What to do:
Output all of the data exactly as it appears, but leave out any pictures it contains.

>>

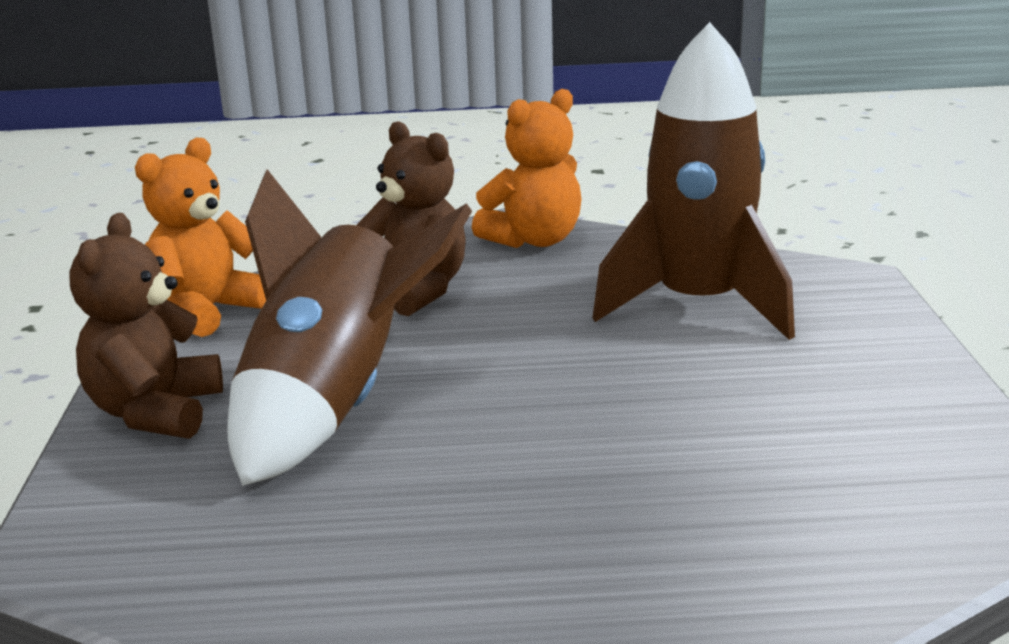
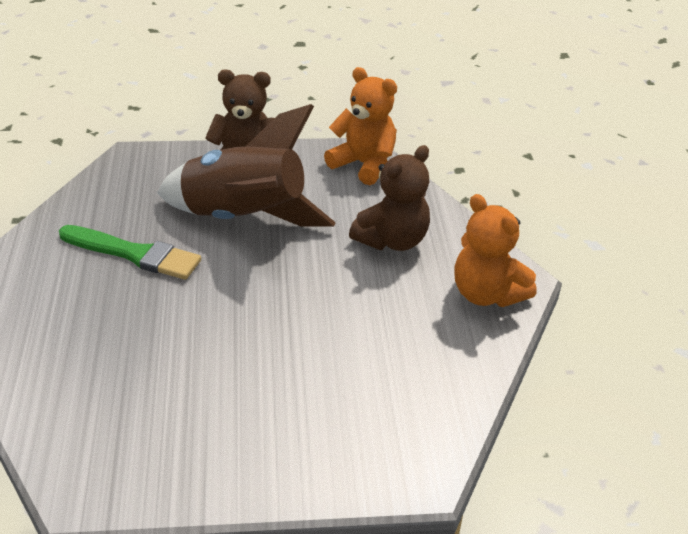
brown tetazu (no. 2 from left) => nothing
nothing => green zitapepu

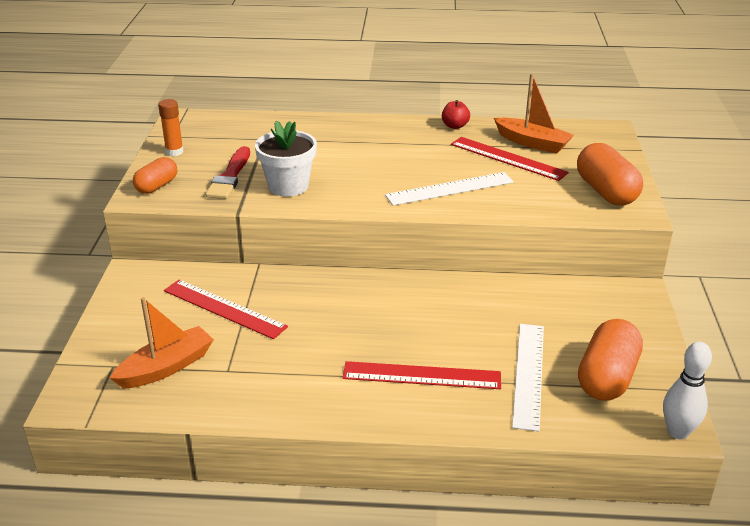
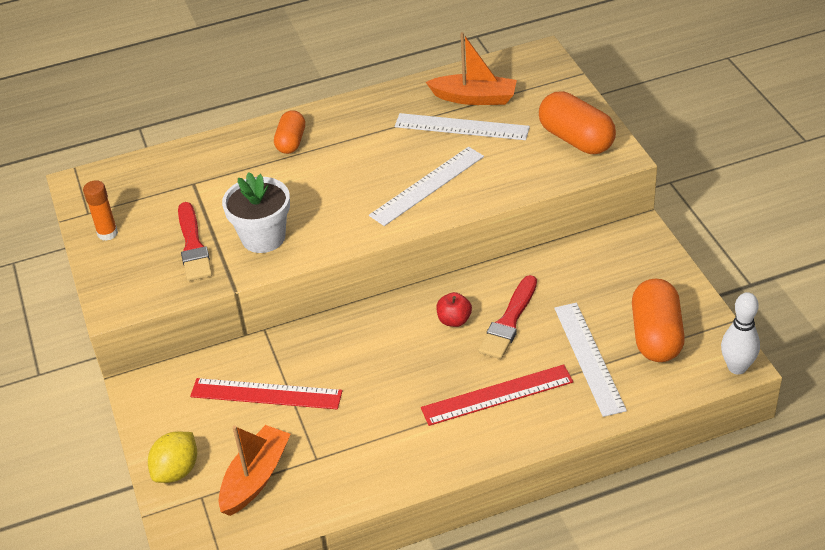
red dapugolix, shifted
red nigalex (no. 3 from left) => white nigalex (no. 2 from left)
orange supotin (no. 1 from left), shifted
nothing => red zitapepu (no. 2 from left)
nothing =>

<<

Solution to this exercise:
brown tetazu (no. 2 from left) => nothing
nothing => green zitapepu

red dapugolix, shifted
red nigalex (no. 3 from left) => white nigalex (no. 2 from left)
orange supotin (no. 1 from left), shifted
nothing => red zitapepu (no. 2 from left)
nothing =>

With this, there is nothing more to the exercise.